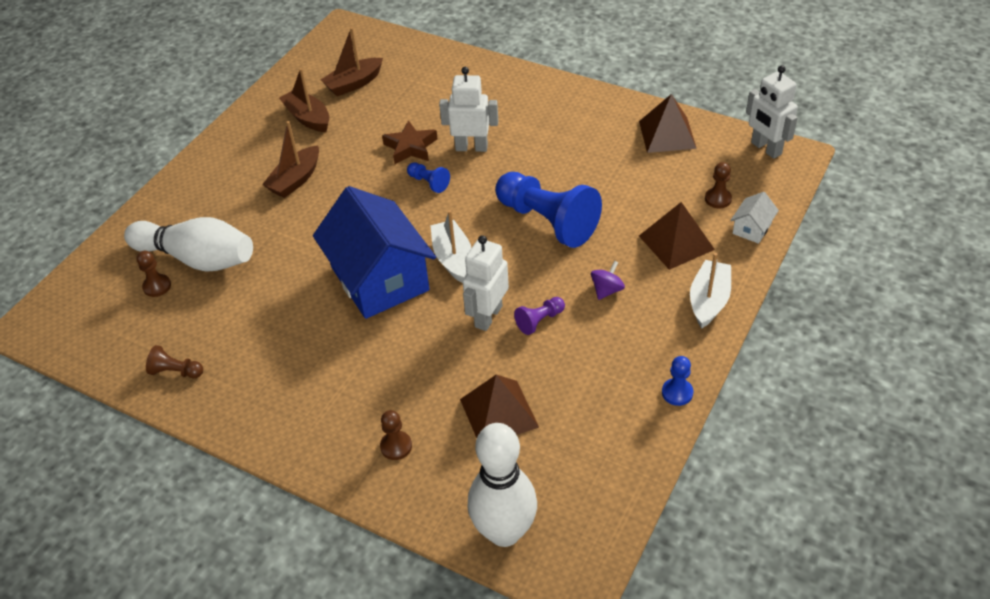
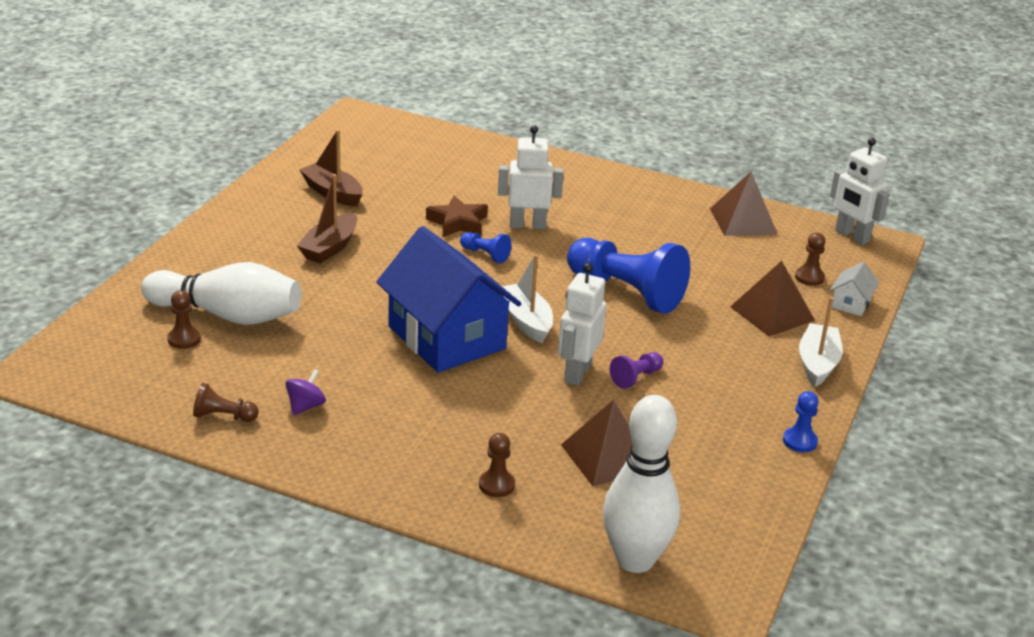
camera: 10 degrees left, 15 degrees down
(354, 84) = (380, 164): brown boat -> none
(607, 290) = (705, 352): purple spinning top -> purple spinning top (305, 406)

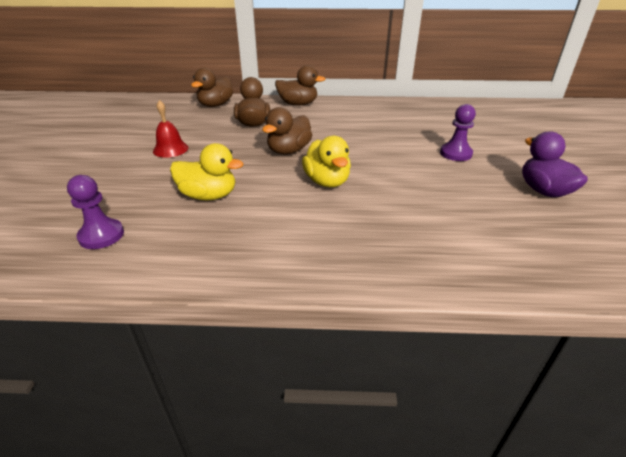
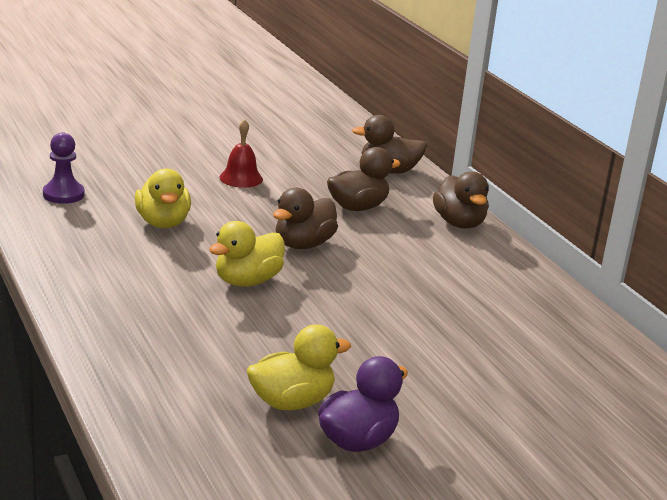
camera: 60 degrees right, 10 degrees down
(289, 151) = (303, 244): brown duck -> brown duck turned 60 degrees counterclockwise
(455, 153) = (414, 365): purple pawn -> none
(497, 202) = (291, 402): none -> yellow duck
━━━━━━━━━━━━━━━━━━━━
Give back the listing exactly, with the pictures removed.

camera: 10 degrees left, 15 degrees down
(354, 84) = (380, 164): brown boat -> none
(607, 290) = (705, 352): purple spinning top -> purple spinning top (305, 406)

camera: 60 degrees right, 10 degrees down
(289, 151) = (303, 244): brown duck -> brown duck turned 60 degrees counterclockwise
(455, 153) = (414, 365): purple pawn -> none
(497, 202) = (291, 402): none -> yellow duck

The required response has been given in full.